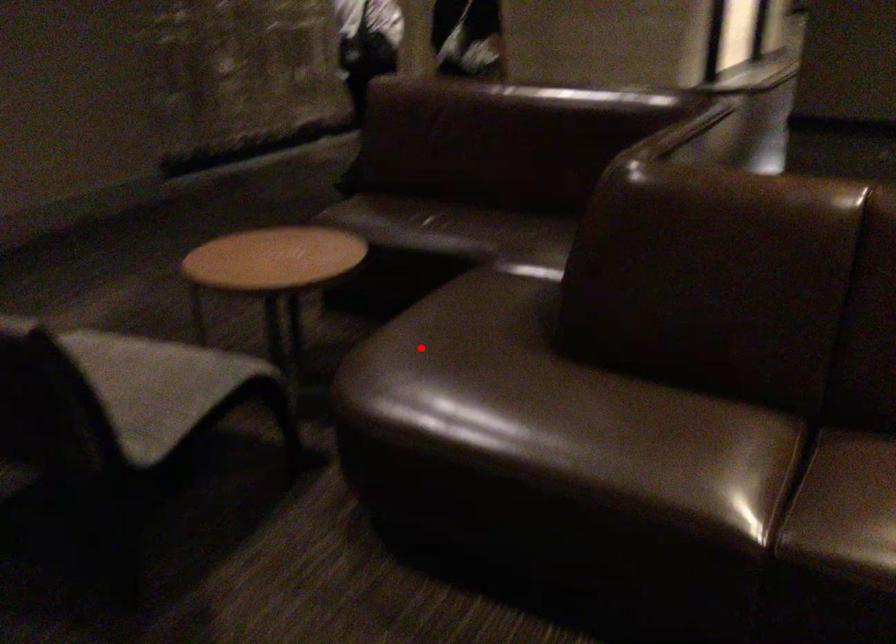
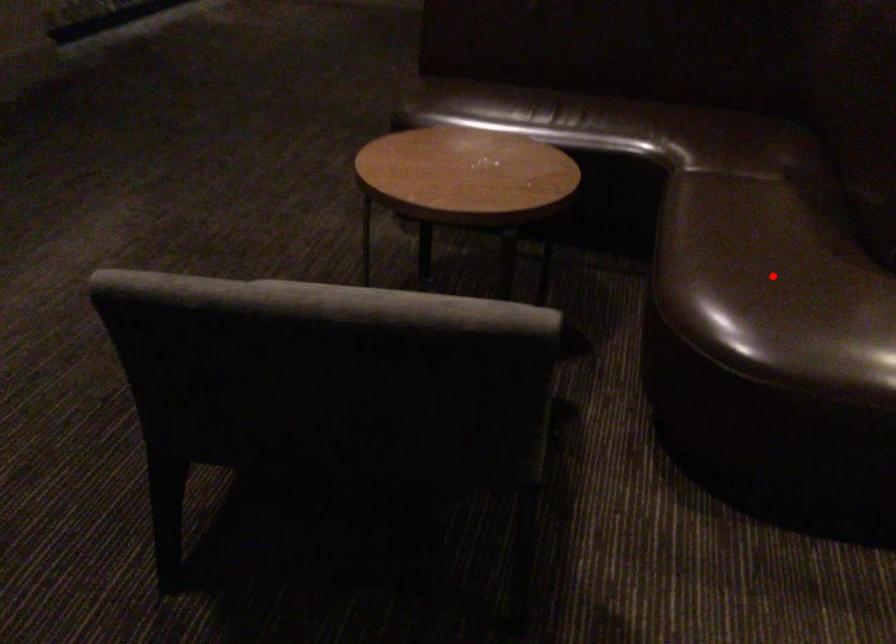
I am providing you with two images of the same scene from different viewpoints. A red point is marked on the first image and another point is marked on the second image. Do the highlighted points in image1 and image2 indicate the same real-world spot?

Yes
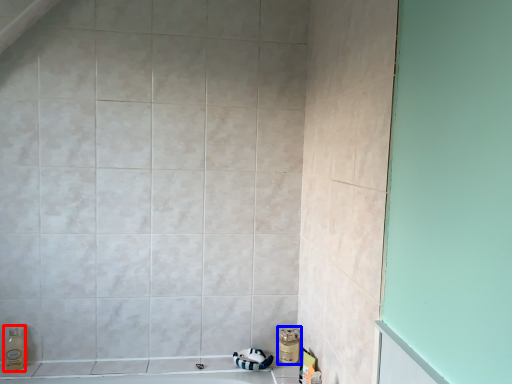
Question: Which object appears farthest to the camera in this image, soap dispenser (highlighted by a red box) or toiletry (highlighted by a blue box)?

Choices:
 (A) soap dispenser
 (B) toiletry

Answer: (B)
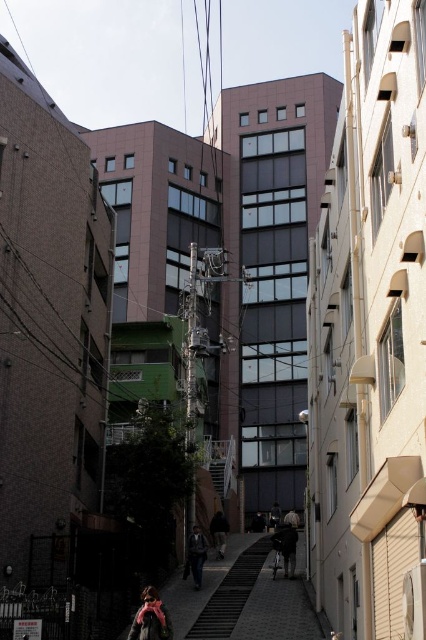
Question: Is concrete stairs at center thinner than dark gray leather jacket at center?

Choices:
 (A) no
 (B) yes

Answer: (A)

Question: Which object is farther from the camera taking this photo?

Choices:
 (A) dark gray fabric jacket at center
 (B) concrete stairs at center
 (C) matte pink scarf at lower center
 (D) dark gray leather jacket at center

Answer: (A)

Question: Which of the following is the farthest from the observer?

Choices:
 (A) dark gray leather jacket at center
 (B) matte pink scarf at lower center

Answer: (A)

Question: Does dark gray leather jacket at center appear on the right side of dark gray fabric jacket at center?

Choices:
 (A) yes
 (B) no

Answer: (B)

Question: Which object is farther from the camera taking this photo?

Choices:
 (A) concrete stairs at center
 (B) matte pink scarf at lower center

Answer: (A)

Question: Does matte pink scarf at lower center appear over dark gray fabric jacket at center?

Choices:
 (A) yes
 (B) no

Answer: (A)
-*-
## SHORT PROBLEM
Please format every line of the records above as a JSON list of strings, one string per line, skipping blank lines and leaving the pictures out.

## TASK RESULT
[
  "I am providing you with two images of the same scene from different viewpoints. A red point is marked on the first image and another point is marked on the second image. Do the highlighted points in image1 and image2 indicate the same real-world spot?",
  "Yes",
  "Question: Which object appears farthest to the camera in this image, soap dispenser (highlighted by a red box) or toiletry (highlighted by a blue box)?",
  "Choices:",
  " (A) soap dispenser",
  " (B) toiletry",
  "Answer: (B)",
  "Question: Is concrete stairs at center thinner than dark gray leather jacket at center?",
  "Choices:",
  " (A) no",
  " (B) yes",
  "Answer: (A)",
  "Question: Which object is farther from the camera taking this photo?",
  "Choices:",
  " (A) dark gray fabric jacket at center",
  " (B) concrete stairs at center",
  " (C) matte pink scarf at lower center",
  " (D) dark gray leather jacket at center",
  "Answer: (A)",
  "Question: Which of the following is the farthest from the observer?",
  "Choices:",
  " (A) dark gray leather jacket at center",
  " (B) matte pink scarf at lower center",
  "Answer: (A)",
  "Question: Does dark gray leather jacket at center appear on the right side of dark gray fabric jacket at center?",
  "Choices:",
  " (A) yes",
  " (B) no",
  "Answer: (B)",
  "Question: Which object is farther from the camera taking this photo?",
  "Choices:",
  " (A) concrete stairs at center",
  " (B) matte pink scarf at lower center",
  "Answer: (A)",
  "Question: Does matte pink scarf at lower center appear over dark gray fabric jacket at center?",
  "Choices:",
  " (A) yes",
  " (B) no",
  "Answer: (A)"
]